**Your objective**: In the data below, find the line that contains "75 degrees counterclockwise" and the line that contains "What was the sticky tape (rose-pink)". Copy both, plus every line between them, exactly.

(Data entries)

+++

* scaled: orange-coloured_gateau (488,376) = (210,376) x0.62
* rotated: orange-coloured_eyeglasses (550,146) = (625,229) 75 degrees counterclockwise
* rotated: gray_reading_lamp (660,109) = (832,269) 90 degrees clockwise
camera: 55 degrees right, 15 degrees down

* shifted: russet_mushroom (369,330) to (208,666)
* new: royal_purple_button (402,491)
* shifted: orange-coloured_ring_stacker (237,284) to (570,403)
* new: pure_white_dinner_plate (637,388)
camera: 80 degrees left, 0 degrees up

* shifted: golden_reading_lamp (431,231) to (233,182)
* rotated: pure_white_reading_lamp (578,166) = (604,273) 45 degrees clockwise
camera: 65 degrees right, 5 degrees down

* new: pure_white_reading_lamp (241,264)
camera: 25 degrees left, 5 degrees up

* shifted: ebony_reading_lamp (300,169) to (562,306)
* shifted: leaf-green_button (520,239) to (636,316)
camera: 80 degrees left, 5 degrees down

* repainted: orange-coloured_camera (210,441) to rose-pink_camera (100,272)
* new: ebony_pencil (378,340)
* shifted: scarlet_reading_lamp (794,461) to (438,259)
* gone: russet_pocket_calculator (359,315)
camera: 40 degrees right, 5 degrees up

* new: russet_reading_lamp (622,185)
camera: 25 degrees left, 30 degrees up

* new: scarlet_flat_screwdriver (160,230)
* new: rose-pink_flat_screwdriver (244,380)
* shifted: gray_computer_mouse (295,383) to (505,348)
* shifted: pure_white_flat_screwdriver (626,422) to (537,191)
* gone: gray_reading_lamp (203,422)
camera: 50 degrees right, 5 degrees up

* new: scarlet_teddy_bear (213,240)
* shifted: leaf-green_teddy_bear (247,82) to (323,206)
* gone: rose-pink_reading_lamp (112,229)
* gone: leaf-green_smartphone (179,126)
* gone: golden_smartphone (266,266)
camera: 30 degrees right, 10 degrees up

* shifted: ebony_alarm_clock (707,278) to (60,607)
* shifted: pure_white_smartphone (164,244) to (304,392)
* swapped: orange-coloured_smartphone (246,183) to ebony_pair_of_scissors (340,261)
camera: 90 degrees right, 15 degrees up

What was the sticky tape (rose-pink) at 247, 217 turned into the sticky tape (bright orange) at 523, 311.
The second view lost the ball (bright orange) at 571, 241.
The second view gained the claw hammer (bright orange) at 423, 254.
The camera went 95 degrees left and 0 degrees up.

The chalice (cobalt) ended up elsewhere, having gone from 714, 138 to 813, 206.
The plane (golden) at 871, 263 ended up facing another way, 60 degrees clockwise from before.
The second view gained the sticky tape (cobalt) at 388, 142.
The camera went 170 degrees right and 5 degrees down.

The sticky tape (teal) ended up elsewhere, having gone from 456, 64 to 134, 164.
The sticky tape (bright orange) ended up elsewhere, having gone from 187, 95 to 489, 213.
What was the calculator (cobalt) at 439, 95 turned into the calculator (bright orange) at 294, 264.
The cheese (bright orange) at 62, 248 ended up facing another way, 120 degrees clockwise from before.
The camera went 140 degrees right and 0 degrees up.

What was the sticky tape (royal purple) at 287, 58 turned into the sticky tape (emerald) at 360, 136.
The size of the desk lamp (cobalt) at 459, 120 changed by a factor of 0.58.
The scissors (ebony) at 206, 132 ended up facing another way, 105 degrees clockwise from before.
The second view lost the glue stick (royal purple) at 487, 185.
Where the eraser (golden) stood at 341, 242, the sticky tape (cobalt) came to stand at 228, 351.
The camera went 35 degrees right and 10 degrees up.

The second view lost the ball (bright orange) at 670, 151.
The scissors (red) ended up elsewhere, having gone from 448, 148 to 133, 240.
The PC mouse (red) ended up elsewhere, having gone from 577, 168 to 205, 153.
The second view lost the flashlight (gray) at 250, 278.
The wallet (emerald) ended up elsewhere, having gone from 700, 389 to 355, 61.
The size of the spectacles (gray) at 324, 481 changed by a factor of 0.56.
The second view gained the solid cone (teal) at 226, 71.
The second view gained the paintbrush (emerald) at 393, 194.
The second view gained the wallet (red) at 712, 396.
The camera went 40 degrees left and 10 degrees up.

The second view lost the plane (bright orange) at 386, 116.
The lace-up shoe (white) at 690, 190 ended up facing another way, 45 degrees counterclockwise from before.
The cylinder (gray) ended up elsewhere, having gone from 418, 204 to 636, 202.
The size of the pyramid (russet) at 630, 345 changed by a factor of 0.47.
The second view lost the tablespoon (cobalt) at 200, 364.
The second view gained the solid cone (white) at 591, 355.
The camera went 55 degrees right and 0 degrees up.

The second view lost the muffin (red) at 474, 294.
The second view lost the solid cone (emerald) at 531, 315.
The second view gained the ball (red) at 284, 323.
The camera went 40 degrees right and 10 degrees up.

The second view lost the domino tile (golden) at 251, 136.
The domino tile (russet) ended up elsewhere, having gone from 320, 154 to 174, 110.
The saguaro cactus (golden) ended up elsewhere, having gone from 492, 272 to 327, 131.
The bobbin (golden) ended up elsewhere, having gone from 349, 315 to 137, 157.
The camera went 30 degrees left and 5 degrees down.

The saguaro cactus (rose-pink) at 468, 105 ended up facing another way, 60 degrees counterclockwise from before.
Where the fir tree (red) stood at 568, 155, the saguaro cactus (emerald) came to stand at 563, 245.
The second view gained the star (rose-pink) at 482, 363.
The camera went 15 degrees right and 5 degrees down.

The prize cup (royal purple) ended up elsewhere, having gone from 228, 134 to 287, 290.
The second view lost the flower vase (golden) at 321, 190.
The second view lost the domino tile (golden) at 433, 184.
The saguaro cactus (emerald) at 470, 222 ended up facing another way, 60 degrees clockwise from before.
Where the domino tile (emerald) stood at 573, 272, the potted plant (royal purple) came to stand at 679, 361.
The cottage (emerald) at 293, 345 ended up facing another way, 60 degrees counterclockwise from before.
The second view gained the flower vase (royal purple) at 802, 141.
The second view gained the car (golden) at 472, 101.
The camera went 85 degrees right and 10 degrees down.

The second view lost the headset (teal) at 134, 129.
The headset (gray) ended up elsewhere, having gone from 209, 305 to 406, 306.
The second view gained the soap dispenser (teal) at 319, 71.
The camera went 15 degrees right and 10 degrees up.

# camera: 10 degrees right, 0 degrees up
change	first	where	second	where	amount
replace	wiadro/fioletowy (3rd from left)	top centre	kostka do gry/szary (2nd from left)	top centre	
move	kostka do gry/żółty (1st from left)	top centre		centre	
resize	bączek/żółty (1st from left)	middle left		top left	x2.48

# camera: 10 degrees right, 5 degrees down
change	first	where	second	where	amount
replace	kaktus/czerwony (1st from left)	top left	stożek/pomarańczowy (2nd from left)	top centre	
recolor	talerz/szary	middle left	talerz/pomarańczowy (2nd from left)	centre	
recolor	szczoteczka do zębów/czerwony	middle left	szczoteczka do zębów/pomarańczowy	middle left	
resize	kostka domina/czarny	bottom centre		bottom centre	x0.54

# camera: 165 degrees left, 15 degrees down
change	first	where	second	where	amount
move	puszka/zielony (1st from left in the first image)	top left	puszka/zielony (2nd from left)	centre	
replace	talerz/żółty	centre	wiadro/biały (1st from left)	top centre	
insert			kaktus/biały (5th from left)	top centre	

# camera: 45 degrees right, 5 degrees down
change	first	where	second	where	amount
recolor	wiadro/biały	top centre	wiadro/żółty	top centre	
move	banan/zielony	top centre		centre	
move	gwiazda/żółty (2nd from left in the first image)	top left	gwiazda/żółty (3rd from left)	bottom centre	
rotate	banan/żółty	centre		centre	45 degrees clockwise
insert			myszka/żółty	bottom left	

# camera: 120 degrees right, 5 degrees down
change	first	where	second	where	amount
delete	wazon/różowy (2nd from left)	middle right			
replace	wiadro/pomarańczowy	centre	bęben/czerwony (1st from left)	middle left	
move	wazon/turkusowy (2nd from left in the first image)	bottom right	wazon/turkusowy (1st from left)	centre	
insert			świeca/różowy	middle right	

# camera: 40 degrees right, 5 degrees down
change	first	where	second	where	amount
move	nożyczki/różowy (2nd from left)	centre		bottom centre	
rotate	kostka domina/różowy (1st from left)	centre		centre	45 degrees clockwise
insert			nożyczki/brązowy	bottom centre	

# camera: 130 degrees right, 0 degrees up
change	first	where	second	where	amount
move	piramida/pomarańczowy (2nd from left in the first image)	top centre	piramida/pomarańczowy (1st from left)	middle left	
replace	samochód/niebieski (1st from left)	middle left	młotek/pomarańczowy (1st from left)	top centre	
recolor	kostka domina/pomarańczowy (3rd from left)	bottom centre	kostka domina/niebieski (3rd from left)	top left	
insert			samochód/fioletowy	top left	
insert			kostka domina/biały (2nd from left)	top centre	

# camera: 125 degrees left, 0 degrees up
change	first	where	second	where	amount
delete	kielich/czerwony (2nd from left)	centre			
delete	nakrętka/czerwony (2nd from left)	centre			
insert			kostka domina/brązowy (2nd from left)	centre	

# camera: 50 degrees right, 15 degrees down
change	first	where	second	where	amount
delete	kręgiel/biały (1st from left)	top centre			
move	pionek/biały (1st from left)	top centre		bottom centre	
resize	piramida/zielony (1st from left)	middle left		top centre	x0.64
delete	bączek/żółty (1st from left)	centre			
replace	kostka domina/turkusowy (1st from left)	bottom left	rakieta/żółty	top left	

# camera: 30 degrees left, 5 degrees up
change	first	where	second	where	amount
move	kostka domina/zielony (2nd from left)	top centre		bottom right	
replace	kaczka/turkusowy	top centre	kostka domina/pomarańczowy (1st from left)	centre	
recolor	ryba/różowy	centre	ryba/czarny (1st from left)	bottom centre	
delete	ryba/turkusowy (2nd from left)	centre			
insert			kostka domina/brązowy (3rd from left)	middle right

+++

**Written solution**:
* rotated: orange-coloured_eyeglasses (550,146) = (625,229) 75 degrees counterclockwise
* rotated: gray_reading_lamp (660,109) = (832,269) 90 degrees clockwise
camera: 55 degrees right, 15 degrees down

* shifted: russet_mushroom (369,330) to (208,666)
* new: royal_purple_button (402,491)
* shifted: orange-coloured_ring_stacker (237,284) to (570,403)
* new: pure_white_dinner_plate (637,388)
camera: 80 degrees left, 0 degrees up

* shifted: golden_reading_lamp (431,231) to (233,182)
* rotated: pure_white_reading_lamp (578,166) = (604,273) 45 degrees clockwise
camera: 65 degrees right, 5 degrees down

* new: pure_white_reading_lamp (241,264)
camera: 25 degrees left, 5 degrees up

* shifted: ebony_reading_lamp (300,169) to (562,306)
* shifted: leaf-green_button (520,239) to (636,316)
camera: 80 degrees left, 5 degrees down

* repainted: orange-coloured_camera (210,441) to rose-pink_camera (100,272)
* new: ebony_pencil (378,340)
* shifted: scarlet_reading_lamp (794,461) to (438,259)
* gone: russet_pocket_calculator (359,315)
camera: 40 degrees right, 5 degrees up

* new: russet_reading_lamp (622,185)
camera: 25 degrees left, 30 degrees up

* new: scarlet_flat_screwdriver (160,230)
* new: rose-pink_flat_screwdriver (244,380)
* shifted: gray_computer_mouse (295,383) to (505,348)
* shifted: pure_white_flat_screwdriver (626,422) to (537,191)
* gone: gray_reading_lamp (203,422)
camera: 50 degrees right, 5 degrees up

* new: scarlet_teddy_bear (213,240)
* shifted: leaf-green_teddy_bear (247,82) to (323,206)
* gone: rose-pink_reading_lamp (112,229)
* gone: leaf-green_smartphone (179,126)
* gone: golden_smartphone (266,266)
camera: 30 degrees right, 10 degrees up

* shifted: ebony_alarm_clock (707,278) to (60,607)
* shifted: pure_white_smartphone (164,244) to (304,392)
* swapped: orange-coloured_smartphone (246,183) to ebony_pair_of_scissors (340,261)
camera: 90 degrees right, 15 degrees up

What was the sticky tape (rose-pink) at 247, 217 turned into the sticky tape (bright orange) at 523, 311.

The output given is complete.